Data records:
========================================================================
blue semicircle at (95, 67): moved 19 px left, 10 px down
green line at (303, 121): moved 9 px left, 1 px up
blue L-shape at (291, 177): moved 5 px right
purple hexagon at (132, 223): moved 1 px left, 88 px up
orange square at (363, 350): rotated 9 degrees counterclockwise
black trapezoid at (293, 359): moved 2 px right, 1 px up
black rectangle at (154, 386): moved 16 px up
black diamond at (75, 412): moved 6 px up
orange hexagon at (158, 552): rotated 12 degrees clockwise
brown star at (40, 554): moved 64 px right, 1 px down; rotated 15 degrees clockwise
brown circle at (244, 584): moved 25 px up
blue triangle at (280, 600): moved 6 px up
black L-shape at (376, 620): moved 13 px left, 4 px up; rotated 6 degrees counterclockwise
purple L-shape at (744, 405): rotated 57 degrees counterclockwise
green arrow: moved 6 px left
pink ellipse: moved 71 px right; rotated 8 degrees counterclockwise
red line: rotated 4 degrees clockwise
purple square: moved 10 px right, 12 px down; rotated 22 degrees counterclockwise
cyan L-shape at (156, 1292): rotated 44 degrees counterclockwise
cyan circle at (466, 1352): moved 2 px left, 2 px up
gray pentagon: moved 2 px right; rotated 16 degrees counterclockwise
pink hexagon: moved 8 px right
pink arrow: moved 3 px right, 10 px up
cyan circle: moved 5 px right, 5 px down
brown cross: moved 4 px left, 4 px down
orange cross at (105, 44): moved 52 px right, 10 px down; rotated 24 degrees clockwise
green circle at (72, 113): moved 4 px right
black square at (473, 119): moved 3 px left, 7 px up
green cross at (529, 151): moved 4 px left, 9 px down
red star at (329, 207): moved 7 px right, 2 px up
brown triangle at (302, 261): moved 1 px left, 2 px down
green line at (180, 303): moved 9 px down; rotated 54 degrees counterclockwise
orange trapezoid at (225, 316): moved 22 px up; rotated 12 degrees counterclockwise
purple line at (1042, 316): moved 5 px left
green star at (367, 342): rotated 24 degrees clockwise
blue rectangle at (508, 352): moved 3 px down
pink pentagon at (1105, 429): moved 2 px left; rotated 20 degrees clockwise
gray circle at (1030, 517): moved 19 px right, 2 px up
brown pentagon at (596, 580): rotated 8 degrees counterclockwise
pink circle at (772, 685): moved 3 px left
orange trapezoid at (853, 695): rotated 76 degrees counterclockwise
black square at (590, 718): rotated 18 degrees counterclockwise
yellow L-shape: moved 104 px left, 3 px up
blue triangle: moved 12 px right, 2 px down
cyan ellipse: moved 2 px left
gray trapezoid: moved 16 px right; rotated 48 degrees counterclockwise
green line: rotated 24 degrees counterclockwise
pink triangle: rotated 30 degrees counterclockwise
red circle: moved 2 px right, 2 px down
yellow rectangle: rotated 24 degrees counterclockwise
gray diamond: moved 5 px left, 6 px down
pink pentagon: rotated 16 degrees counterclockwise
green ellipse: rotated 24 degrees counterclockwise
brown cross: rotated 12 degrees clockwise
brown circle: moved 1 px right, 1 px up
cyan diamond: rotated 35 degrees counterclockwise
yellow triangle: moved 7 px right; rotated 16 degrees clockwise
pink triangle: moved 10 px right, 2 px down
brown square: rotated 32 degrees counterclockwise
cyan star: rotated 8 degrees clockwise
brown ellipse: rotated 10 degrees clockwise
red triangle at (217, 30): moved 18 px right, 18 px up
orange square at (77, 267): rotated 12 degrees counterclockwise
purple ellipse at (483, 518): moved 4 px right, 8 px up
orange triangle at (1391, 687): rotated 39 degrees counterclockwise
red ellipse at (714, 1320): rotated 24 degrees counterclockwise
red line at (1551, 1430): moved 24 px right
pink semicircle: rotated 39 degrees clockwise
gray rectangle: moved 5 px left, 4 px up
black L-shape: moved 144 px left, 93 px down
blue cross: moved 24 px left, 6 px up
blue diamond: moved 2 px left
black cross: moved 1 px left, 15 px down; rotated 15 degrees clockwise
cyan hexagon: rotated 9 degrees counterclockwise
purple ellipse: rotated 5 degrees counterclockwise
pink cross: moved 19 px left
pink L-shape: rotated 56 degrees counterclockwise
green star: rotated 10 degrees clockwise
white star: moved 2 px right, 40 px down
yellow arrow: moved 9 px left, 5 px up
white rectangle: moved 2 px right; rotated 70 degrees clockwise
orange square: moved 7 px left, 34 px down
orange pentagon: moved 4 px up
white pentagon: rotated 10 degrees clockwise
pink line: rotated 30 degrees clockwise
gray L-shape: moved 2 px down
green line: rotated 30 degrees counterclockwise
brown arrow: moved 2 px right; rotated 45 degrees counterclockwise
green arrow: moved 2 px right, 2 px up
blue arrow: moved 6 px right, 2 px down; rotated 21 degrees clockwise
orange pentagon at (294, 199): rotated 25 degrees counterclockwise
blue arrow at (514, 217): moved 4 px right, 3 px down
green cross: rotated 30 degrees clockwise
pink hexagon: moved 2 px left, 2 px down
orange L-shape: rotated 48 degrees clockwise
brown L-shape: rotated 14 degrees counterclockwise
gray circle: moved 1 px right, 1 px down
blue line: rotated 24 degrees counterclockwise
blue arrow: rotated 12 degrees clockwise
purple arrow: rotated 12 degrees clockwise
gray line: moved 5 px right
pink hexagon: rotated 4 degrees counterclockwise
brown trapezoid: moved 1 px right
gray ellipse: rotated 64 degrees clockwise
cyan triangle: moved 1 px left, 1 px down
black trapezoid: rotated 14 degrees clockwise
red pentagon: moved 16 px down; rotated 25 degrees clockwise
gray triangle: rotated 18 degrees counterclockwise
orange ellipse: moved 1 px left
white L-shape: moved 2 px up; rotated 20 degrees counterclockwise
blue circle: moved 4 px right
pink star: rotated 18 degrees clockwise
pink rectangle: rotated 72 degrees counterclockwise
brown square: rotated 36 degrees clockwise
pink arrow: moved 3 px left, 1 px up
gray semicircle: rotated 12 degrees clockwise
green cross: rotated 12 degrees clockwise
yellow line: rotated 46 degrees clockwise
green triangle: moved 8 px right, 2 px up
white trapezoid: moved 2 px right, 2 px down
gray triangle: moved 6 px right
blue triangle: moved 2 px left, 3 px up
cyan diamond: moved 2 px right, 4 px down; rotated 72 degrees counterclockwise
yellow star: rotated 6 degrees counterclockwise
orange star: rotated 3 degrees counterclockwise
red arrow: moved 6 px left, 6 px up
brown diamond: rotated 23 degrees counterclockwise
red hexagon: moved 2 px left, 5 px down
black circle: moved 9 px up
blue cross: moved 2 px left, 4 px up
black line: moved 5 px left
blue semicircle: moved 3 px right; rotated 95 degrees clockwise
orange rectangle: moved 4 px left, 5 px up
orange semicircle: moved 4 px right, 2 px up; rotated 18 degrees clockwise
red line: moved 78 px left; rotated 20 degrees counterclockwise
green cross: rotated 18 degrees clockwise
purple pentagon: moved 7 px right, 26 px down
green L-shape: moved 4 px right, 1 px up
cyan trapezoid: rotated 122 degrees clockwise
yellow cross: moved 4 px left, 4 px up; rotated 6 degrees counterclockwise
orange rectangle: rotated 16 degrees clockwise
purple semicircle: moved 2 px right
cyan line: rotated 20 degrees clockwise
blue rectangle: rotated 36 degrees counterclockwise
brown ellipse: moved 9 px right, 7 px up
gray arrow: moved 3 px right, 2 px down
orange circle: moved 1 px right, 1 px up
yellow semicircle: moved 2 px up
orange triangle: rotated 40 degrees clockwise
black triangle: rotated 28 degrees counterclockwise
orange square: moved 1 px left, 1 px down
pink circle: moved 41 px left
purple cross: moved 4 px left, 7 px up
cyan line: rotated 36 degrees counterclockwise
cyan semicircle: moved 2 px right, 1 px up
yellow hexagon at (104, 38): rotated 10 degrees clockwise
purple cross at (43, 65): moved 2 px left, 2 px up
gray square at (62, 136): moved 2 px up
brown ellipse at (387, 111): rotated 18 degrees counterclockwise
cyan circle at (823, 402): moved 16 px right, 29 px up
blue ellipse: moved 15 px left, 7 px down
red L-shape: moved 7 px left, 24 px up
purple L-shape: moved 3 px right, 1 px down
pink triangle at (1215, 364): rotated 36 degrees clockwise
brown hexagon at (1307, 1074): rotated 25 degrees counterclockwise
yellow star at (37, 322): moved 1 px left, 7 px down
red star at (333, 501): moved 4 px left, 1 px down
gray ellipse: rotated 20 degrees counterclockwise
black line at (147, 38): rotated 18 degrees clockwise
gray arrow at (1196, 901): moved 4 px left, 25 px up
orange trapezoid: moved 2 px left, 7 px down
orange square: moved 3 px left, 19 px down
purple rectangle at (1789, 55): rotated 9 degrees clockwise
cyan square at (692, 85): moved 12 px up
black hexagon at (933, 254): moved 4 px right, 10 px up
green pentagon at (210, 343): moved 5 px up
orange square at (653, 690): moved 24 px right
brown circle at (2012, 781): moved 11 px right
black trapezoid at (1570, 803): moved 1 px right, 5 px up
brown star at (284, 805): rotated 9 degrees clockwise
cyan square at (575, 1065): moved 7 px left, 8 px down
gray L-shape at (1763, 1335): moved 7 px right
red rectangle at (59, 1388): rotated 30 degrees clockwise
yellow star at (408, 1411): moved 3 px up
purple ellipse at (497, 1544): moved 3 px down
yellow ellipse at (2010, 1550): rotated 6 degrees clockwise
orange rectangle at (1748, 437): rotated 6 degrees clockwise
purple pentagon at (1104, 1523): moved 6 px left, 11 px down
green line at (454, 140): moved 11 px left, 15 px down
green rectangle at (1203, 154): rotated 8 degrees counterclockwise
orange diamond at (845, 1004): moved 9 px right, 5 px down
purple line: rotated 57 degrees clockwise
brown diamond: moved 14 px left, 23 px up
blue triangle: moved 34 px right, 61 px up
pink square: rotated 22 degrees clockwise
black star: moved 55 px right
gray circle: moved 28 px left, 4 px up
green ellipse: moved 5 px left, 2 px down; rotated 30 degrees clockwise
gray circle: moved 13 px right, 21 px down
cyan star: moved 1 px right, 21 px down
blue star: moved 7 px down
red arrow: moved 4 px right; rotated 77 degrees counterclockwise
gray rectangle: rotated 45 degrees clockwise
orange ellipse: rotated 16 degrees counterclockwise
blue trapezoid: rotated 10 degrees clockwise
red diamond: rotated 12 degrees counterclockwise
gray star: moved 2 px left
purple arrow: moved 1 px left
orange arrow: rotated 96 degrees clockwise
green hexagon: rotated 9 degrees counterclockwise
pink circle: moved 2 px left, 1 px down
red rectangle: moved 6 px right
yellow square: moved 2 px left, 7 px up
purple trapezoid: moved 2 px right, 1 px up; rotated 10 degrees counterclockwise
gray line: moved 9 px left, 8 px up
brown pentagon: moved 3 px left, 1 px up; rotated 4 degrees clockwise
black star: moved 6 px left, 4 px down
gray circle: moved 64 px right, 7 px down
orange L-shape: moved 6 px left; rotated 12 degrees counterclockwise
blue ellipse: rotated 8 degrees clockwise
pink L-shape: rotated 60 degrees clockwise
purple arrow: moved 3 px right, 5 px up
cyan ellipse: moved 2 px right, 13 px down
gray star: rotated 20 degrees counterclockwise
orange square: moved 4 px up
========================================================================
In the records above, the line with "blue cross: moved 24 px left, 6 px up" marks the start and the line with "brown arrow: moved" marks the end; copy that stretch exactly, both lines included, and nothing else.

Problem solution:
blue cross: moved 24 px left, 6 px up
blue diamond: moved 2 px left
black cross: moved 1 px left, 15 px down; rotated 15 degrees clockwise
cyan hexagon: rotated 9 degrees counterclockwise
purple ellipse: rotated 5 degrees counterclockwise
pink cross: moved 19 px left
pink L-shape: rotated 56 degrees counterclockwise
green star: rotated 10 degrees clockwise
white star: moved 2 px right, 40 px down
yellow arrow: moved 9 px left, 5 px up
white rectangle: moved 2 px right; rotated 70 degrees clockwise
orange square: moved 7 px left, 34 px down
orange pentagon: moved 4 px up
white pentagon: rotated 10 degrees clockwise
pink line: rotated 30 degrees clockwise
gray L-shape: moved 2 px down
green line: rotated 30 degrees counterclockwise
brown arrow: moved 2 px right; rotated 45 degrees counterclockwise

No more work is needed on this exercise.